------ Available records ------

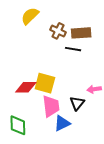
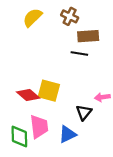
brown cross: (58, 31) -> (70, 16), moved
red diamond: (26, 87) -> (28, 95), turned 40
pink trapezoid: (51, 106) -> (39, 127), moved

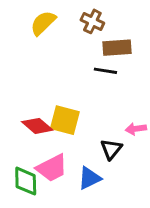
pink trapezoid: (39, 127) -> (52, 168), turned 70

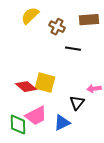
brown cross: (92, 21) -> (57, 27), moved
brown rectangle: (117, 48) -> (89, 20), moved

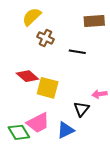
brown cross: (57, 27) -> (45, 38), moved
red diamond: (26, 87) -> (27, 76), moved
green diamond: (18, 125) -> (19, 132), turned -30

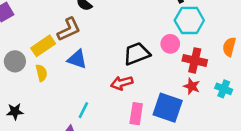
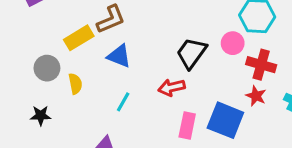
black trapezoid: (137, 54) -> (191, 53), turned -36
gray circle: (15, 61) -> (47, 68), moved
yellow semicircle: (41, 73) -> (75, 84), moved
cyan line: (83, 110) -> (123, 102), moved

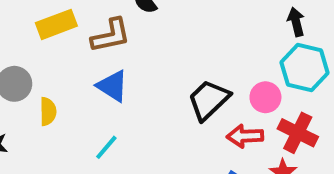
yellow rectangle: (79, 38) -> (56, 24), moved
red arrow: (172, 87) -> (245, 136), moved

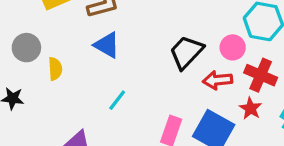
cyan line: (106, 147) -> (117, 100), moved

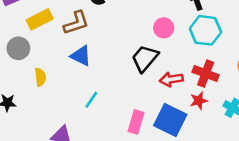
pink circle: (233, 47) -> (164, 28), moved
gray circle: (26, 48) -> (18, 48), moved
red star: (250, 108) -> (199, 101), turned 30

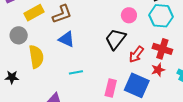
yellow semicircle: (40, 77) -> (36, 57), size x1.6
red arrow: (171, 79) -> (136, 54), turned -42
cyan line: (91, 100) -> (76, 72), turned 48

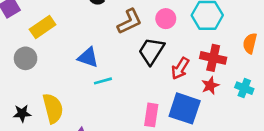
brown L-shape: (62, 14) -> (130, 21), moved
yellow semicircle: (36, 57) -> (53, 108), moved
cyan line: (76, 72) -> (103, 81), moved

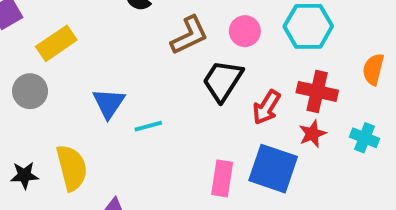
blue triangle: (88, 57) -> (109, 103), moved, turned 45

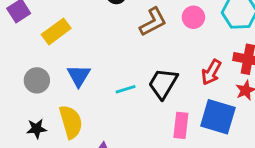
black trapezoid: (223, 81) -> (163, 84), moved
gray circle: (30, 91) -> (37, 80), moved
blue triangle: (109, 103) -> (79, 76), moved

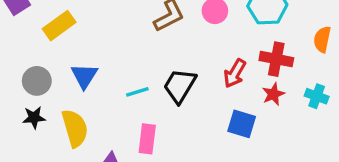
blue square: (218, 117) -> (242, 124), size x0.7
pink rectangle: (181, 125) -> (147, 139), moved
black star: (37, 129) -> (34, 118), moved

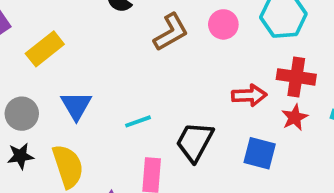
red arrow: (235, 73) -> (249, 95), turned -120
black trapezoid: (180, 86) -> (195, 142), moved

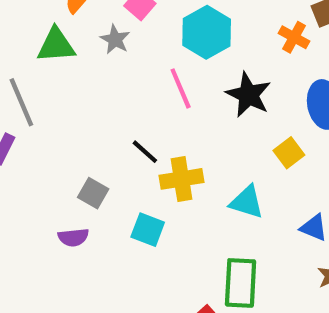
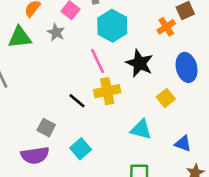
orange cross: (294, 37) -> (166, 27), turned 30
yellow cross: (181, 179) -> (107, 91), moved
cyan square: (148, 230) -> (81, 149), turned 30
purple semicircle: (73, 237) -> (35, 155), size x1.5

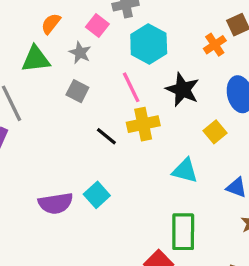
gray square: (46, 128) -> (77, 91), moved
cyan square: (81, 149) -> (97, 195), moved

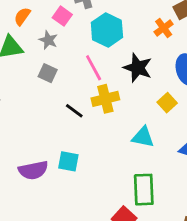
cyan square: (97, 195) -> (68, 161), turned -35

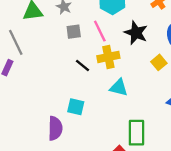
gray square: (48, 73) -> (74, 32), moved, turned -35
cyan triangle: (143, 137) -> (119, 88), moved
purple semicircle: (33, 170) -> (55, 128), moved, turned -80

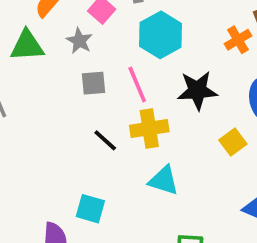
black star: (136, 33) -> (197, 90), turned -30

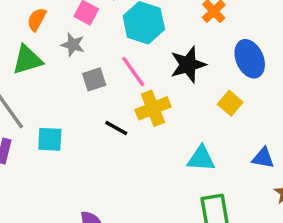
cyan triangle: (164, 180) -> (201, 159), moved
cyan square: (90, 209) -> (50, 139), moved

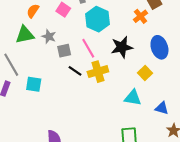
gray star: (73, 45) -> (49, 36), moved
black line: (116, 128) -> (75, 71), moved
cyan triangle: (201, 159) -> (133, 98), moved

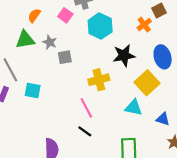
pink line: (88, 48) -> (86, 108), moved
black line: (75, 71) -> (85, 131), moved
yellow square: (145, 73) -> (147, 83), size x1.6

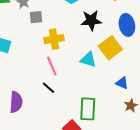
yellow cross: (99, 80) -> (54, 39), moved
cyan triangle: (134, 108) -> (88, 60), moved

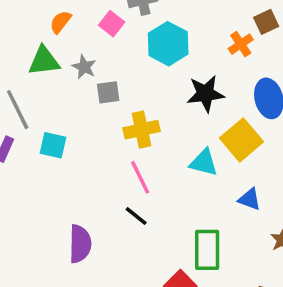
blue triangle: (122, 83) -> (250, 199), moved

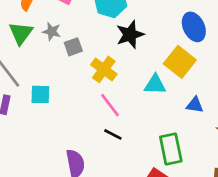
green triangle: (44, 61) -> (21, 33), turned -35
black star: (206, 94) -> (130, 35), moved
yellow cross: (142, 130) -> (104, 69), turned -30

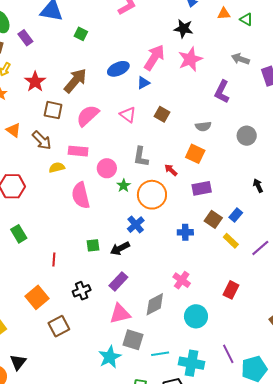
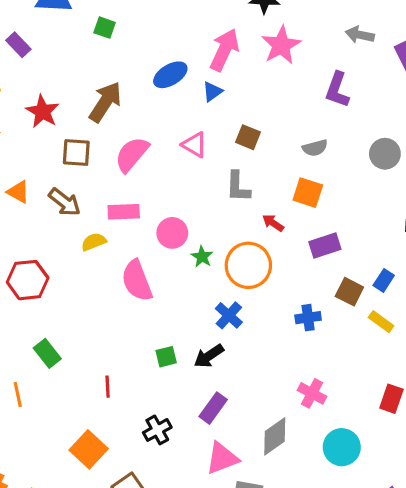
gray L-shape: (141, 157) -> (238, 187), moved

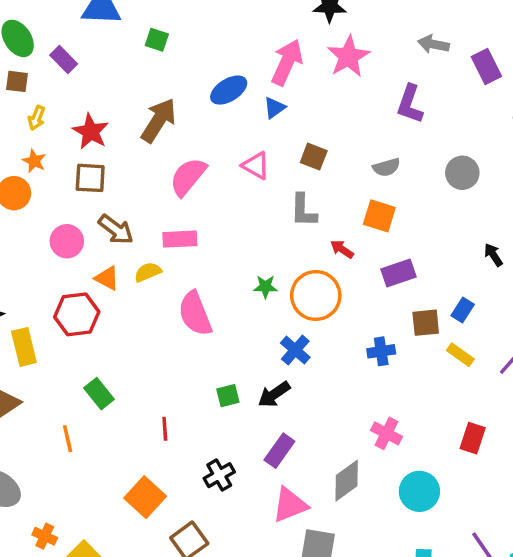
brown square: (76, 152) -> (90, 178), moved
orange triangle: (18, 192) -> (107, 278), moved
pink circle: (172, 233) -> (67, 241), moved
green star: (202, 257) -> (265, 287), turned -30
brown square: (349, 292) -> (426, 323), turned -32

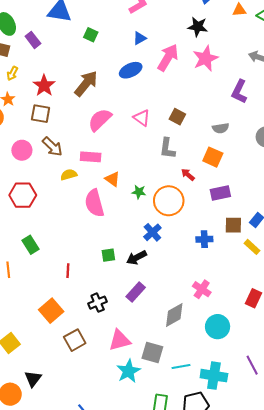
blue triangle: (274, 108) -> (140, 38), moved
orange triangle: (107, 278) -> (112, 179), moved
pink triangle: (290, 505) -> (120, 340), moved

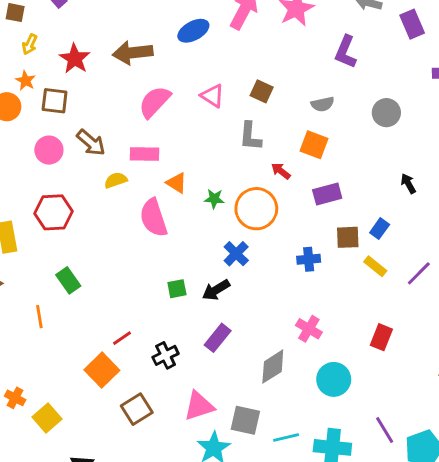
brown arrow: (86, 84) -> (133, 53), turned -132
brown square: (41, 114) -> (55, 101), moved
red line: (68, 271) -> (122, 338), moved, turned 56

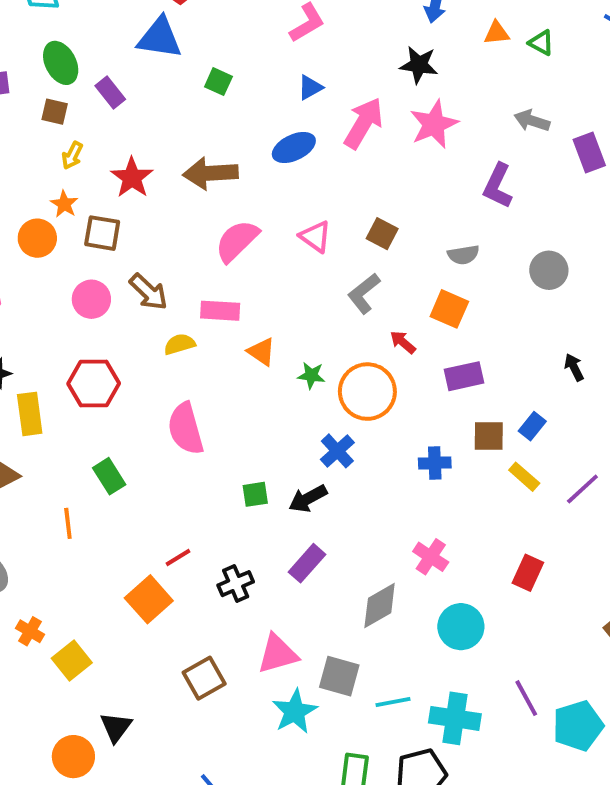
gray L-shape: (250, 136) -> (364, 293), turned 44
pink semicircle: (153, 218) -> (186, 429), moved
brown square: (137, 409) -> (204, 678), moved

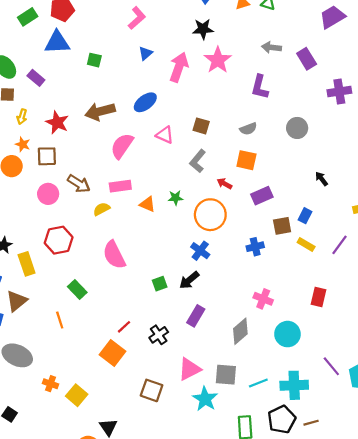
blue ellipse: (294, 147) -> (145, 102), moved
green star: (311, 375) -> (175, 198), moved
brown square: (204, 678) -> (152, 390), turned -30

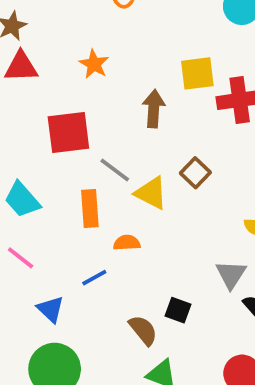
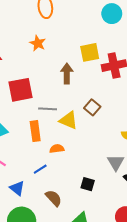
orange star: (94, 64) -> (38, 43), moved
gray line: (115, 170) -> (48, 109), turned -30
brown semicircle: (143, 330) -> (54, 198), moved

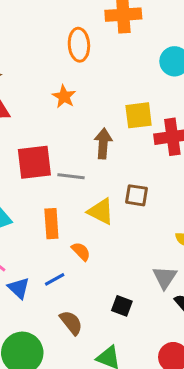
brown square: (92, 107) -> (137, 195), turned -35
gray line: (48, 109) -> (71, 176), moved
orange semicircle: (57, 149) -> (81, 251), turned 48
blue triangle: (17, 188) -> (19, 288), moved

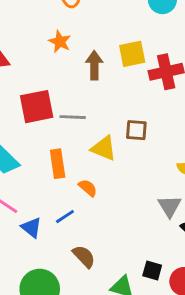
brown arrow: (103, 144) -> (94, 65), moved
black square: (122, 306) -> (152, 271), moved

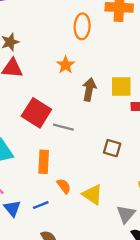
red square: (37, 107) -> (36, 113), turned 32
yellow triangle: (104, 148) -> (92, 195), moved

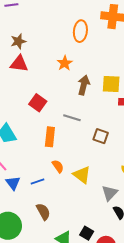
red square: (36, 113) -> (38, 103), size x0.7
gray line: (63, 127) -> (72, 118), moved
orange rectangle: (44, 162) -> (50, 137), moved

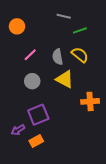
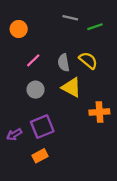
green line: (80, 30) -> (95, 27), moved
purple arrow: (18, 130) -> (14, 134), moved

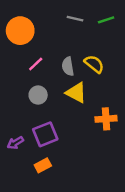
green line: (95, 27) -> (106, 20), moved
orange circle: (19, 29) -> (20, 31), size x1.5

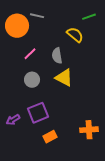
gray line: (75, 19) -> (37, 16), moved
yellow semicircle: (94, 64) -> (75, 35), moved
orange cross: (106, 119) -> (89, 130), moved
orange rectangle: (43, 165) -> (50, 137), moved

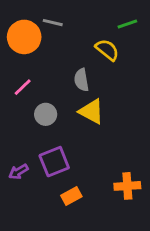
pink line: (30, 54) -> (23, 87), moved

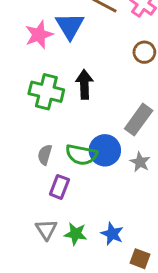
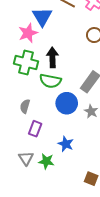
pink star: (39, 35) -> (28, 33), moved
green semicircle: (81, 155) -> (50, 81), moved
blue star: (112, 234) -> (66, 144), moved

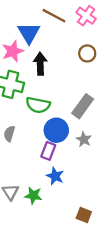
black arrow: (52, 57) -> (40, 64), moved
purple rectangle: (35, 129) -> (48, 151), moved

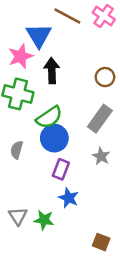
brown circle: (87, 53) -> (105, 77), moved
green semicircle: (38, 105) -> (49, 117), turned -45
blue circle: (56, 130) -> (54, 138), moved

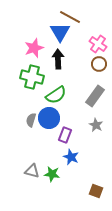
pink cross: (104, 16) -> (98, 44), moved
blue triangle: (39, 35) -> (60, 32), moved
blue circle: (54, 138) -> (49, 118), moved
gray triangle: (18, 216) -> (32, 171), turned -42

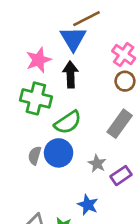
brown line: (70, 17) -> (86, 19), turned -55
gray star: (96, 125) -> (97, 164), moved
purple rectangle: (65, 135) -> (121, 176), moved, turned 35

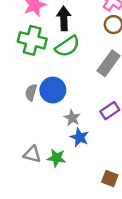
green semicircle: (68, 122) -> (67, 46), moved
gray star: (97, 164) -> (72, 118), moved

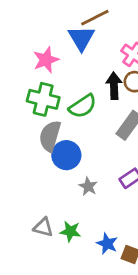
black arrow: (64, 18) -> (114, 86), moved
gray semicircle: (31, 92) -> (50, 136), moved, size x1.6
blue star: (80, 137) -> (107, 244), moved

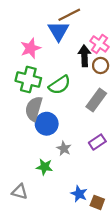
black arrow: (114, 86) -> (84, 56), moved
gray triangle: (43, 227) -> (20, 192), moved
green star: (70, 231) -> (44, 167), moved

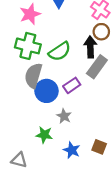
black arrow: (84, 56) -> (90, 47), moved
purple rectangle: (97, 142) -> (72, 85), moved
blue star: (79, 194) -> (72, 150), moved
brown square: (97, 202) -> (99, 147), moved

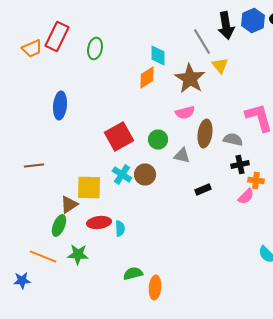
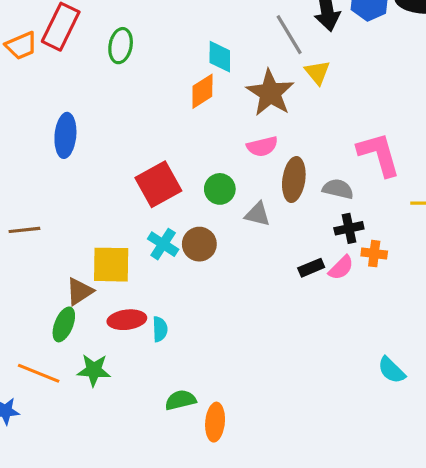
black rectangle: (203, 190) -> (311, 268), moved
pink semicircle: (246, 196) -> (341, 268), moved

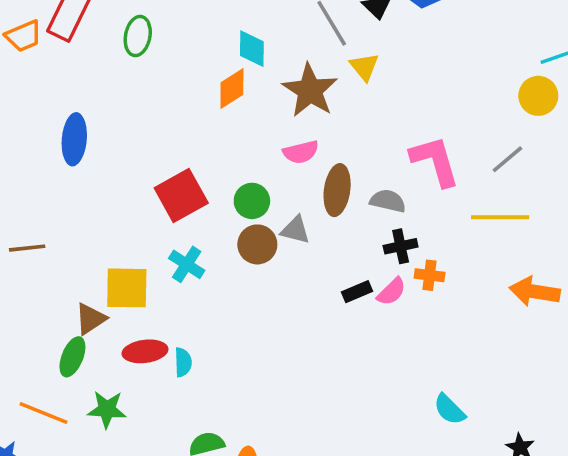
brown circle: (199, 244) -> (257, 244), moved

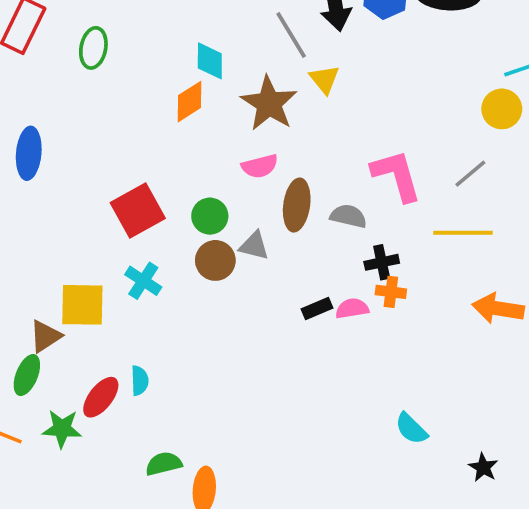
black cross: (401, 246) -> (382, 262), moved
pink semicircle: (391, 292) -> (352, 308), turned -144
red ellipse: (145, 351) -> (101, 397), moved, turned -45

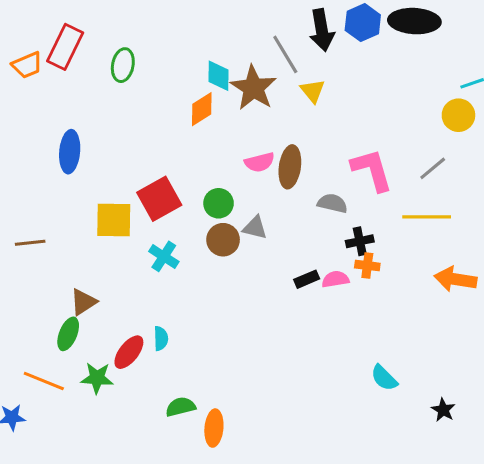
brown star: (269, 103) -> (253, 88), moved
brown ellipse: (297, 205) -> (290, 167), moved
yellow square: (82, 305) -> (114, 220), moved

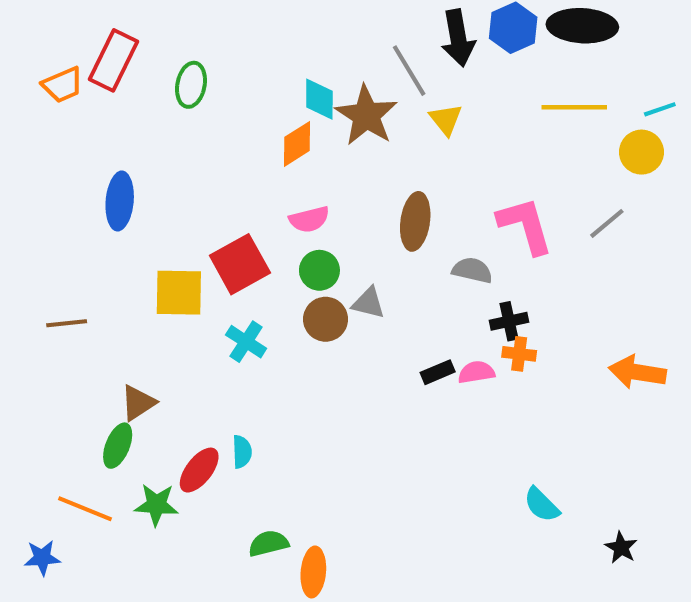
pink semicircle: (260, 162) -> (309, 219), moved
yellow line: (427, 217) -> (574, 107), moved

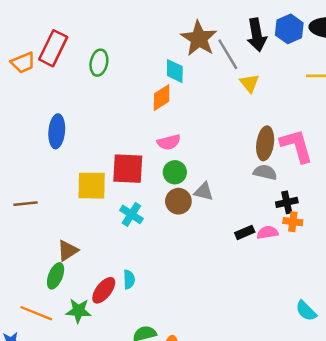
brown star: (366, 115) -> (199, 39), moved
brown ellipse: (415, 221) -> (265, 143), moved
red square: (240, 264) -> (128, 169), turned 32

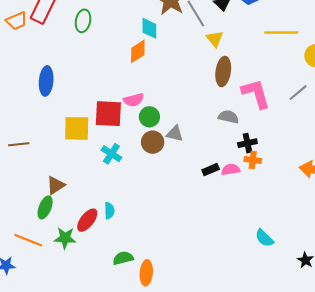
pink semicircle: (169, 142) -> (134, 100), moved
brown ellipse: (265, 143) -> (223, 71), moved

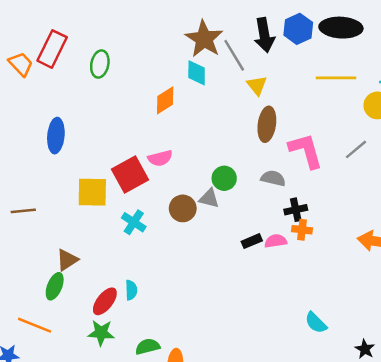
orange trapezoid: (17, 21) -> (21, 64), turned -110
cyan diamond: (149, 28) -> (197, 73), moved
red square: (108, 114) -> (130, 175), turned -32
green circle: (149, 117) -> (224, 178), moved
green star: (65, 238) -> (101, 333), moved

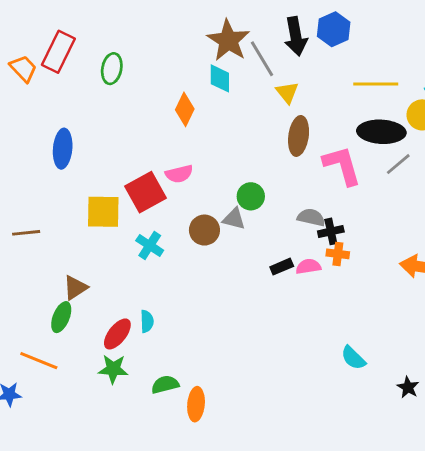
black ellipse: (341, 28) -> (381, 132), moved
orange diamond: (165, 100) -> (185, 109), turned -32
gray semicircle: (273, 178) -> (311, 217), moved

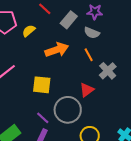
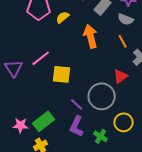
orange arrow: (57, 50) -> (91, 36), turned -85
yellow square: (42, 85) -> (62, 74), moved

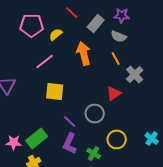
pink line: (41, 58) -> (45, 62), moved
gray circle: (102, 96) -> (95, 114), size x0.7

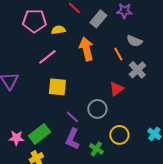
yellow semicircle: (56, 34) -> (58, 30), turned 32
gray semicircle: (119, 36) -> (134, 41), moved

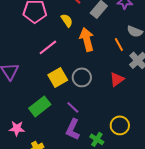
yellow semicircle: (58, 30) -> (67, 20), moved, turned 64
yellow square: (57, 87) -> (58, 77), turned -36
gray circle: (97, 109) -> (82, 77), moved
green rectangle: (39, 134) -> (40, 106), moved

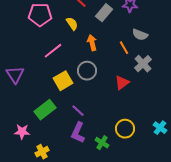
orange arrow: (87, 39) -> (92, 43), size x0.7
gray circle: (82, 77) -> (87, 71), moved

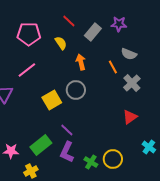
pink line: (53, 51) -> (27, 70), moved
red triangle: (122, 83) -> (130, 117), moved
green rectangle: (45, 110) -> (41, 145), moved
yellow circle: (125, 129) -> (113, 159), moved

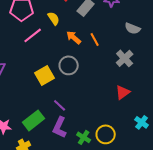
gray semicircle: (129, 54) -> (133, 28), moved
orange arrow: (81, 62) -> (74, 37), turned -35
orange line: (113, 67) -> (95, 39), moved
pink line: (27, 70) -> (33, 35), moved

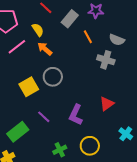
orange arrow: (74, 37) -> (45, 49), moved
orange line: (95, 39) -> (88, 37), moved
gray cross: (125, 58) -> (106, 60), moved, turned -30
purple L-shape: (60, 127) -> (76, 115), moved
green cross: (84, 137) -> (60, 150), moved, turned 32

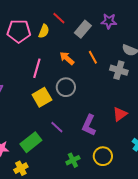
yellow semicircle: (38, 30) -> (44, 31), moved, turned 56
orange line: (88, 37) -> (93, 57), moved
pink line: (17, 47) -> (37, 68), moved, turned -36
orange arrow: (45, 49) -> (67, 58), moved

------

→ Task requirements
Having found the line with "cyan square: (148, 230)" and the line with "gray star: (73, 45) -> (49, 36), moved" in the material above, write out exactly those two and every line between, leaving the pictures out.

→ Answer
cyan square: (148, 230) -> (81, 149), turned 30
purple semicircle: (73, 237) -> (35, 155), size x1.5

gray square: (46, 128) -> (77, 91), moved
cyan square: (81, 149) -> (97, 195), moved

cyan square: (97, 195) -> (68, 161), turned -35

gray square: (48, 73) -> (74, 32), moved, turned -35
cyan triangle: (143, 137) -> (119, 88), moved
purple semicircle: (33, 170) -> (55, 128), moved, turned -80

black star: (136, 33) -> (197, 90), turned -30

cyan triangle: (164, 180) -> (201, 159), moved
cyan square: (90, 209) -> (50, 139), moved

gray star: (73, 45) -> (49, 36), moved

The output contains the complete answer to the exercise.